**Collected data entries**.

###

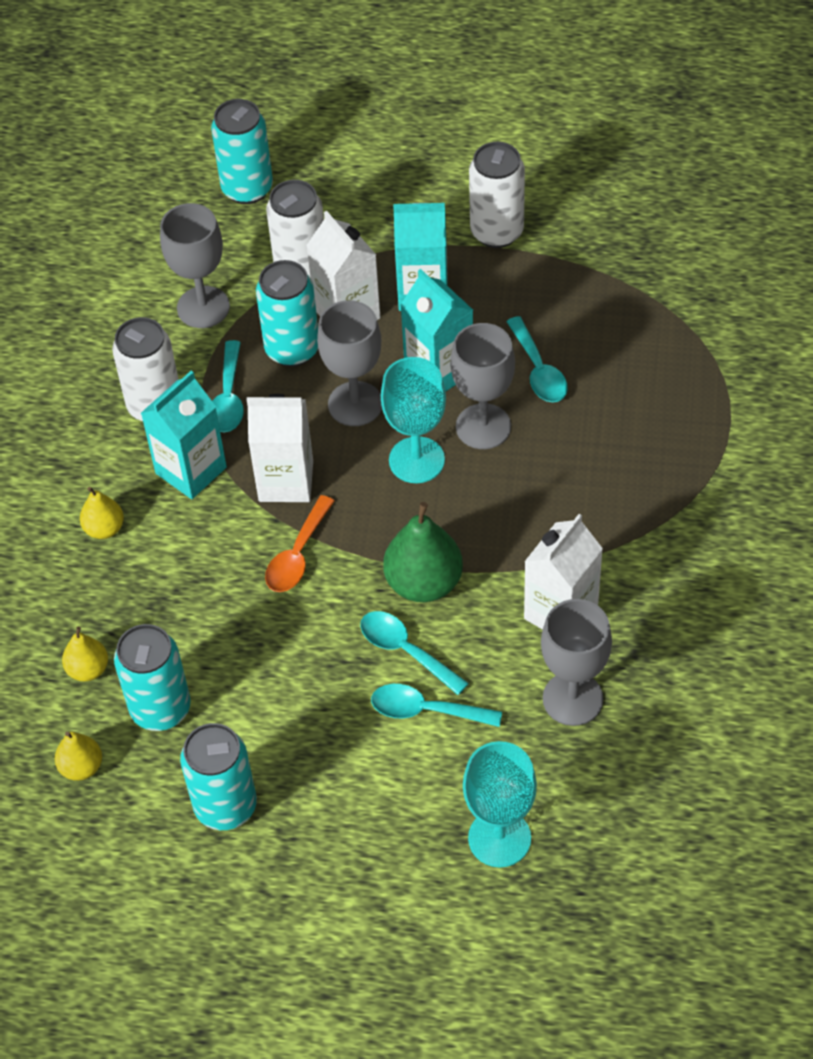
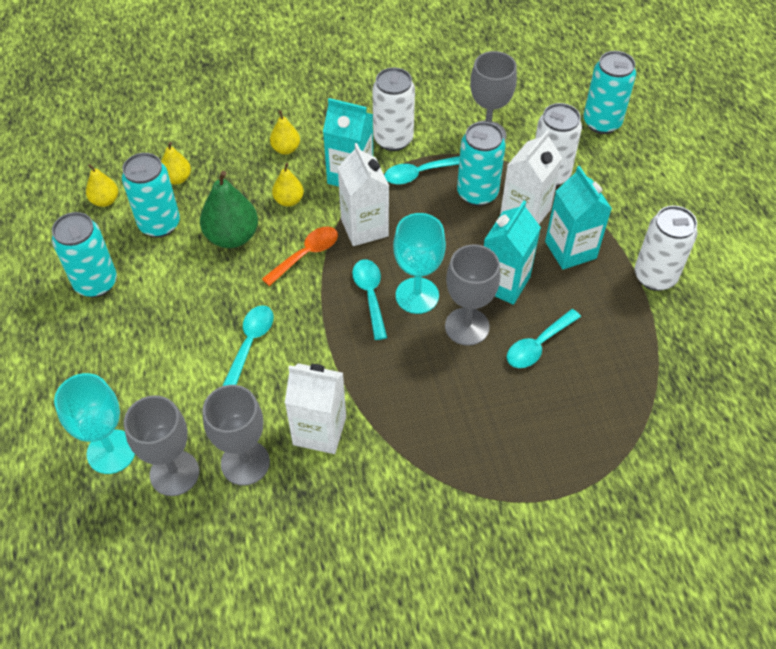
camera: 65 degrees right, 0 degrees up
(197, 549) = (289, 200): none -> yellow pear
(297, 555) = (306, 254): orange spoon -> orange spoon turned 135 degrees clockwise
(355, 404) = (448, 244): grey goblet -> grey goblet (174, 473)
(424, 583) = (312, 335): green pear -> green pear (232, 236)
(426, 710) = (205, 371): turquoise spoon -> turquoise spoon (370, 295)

###

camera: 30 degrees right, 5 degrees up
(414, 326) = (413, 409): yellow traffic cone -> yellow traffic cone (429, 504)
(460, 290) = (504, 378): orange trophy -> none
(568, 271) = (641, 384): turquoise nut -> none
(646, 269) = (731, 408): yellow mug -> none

###

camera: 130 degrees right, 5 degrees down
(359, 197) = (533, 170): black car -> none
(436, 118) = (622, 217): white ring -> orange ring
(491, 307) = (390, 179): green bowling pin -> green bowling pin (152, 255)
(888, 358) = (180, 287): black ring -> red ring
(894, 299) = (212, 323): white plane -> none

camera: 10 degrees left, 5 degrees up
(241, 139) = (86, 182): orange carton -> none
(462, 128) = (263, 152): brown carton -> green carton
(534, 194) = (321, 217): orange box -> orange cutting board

###

**What is required**. From the data above, show each line that contains "yellow".

**Task solution**.
(197, 549) = (289, 200): none -> yellow pear
(414, 326) = (413, 409): yellow traffic cone -> yellow traffic cone (429, 504)
(646, 269) = (731, 408): yellow mug -> none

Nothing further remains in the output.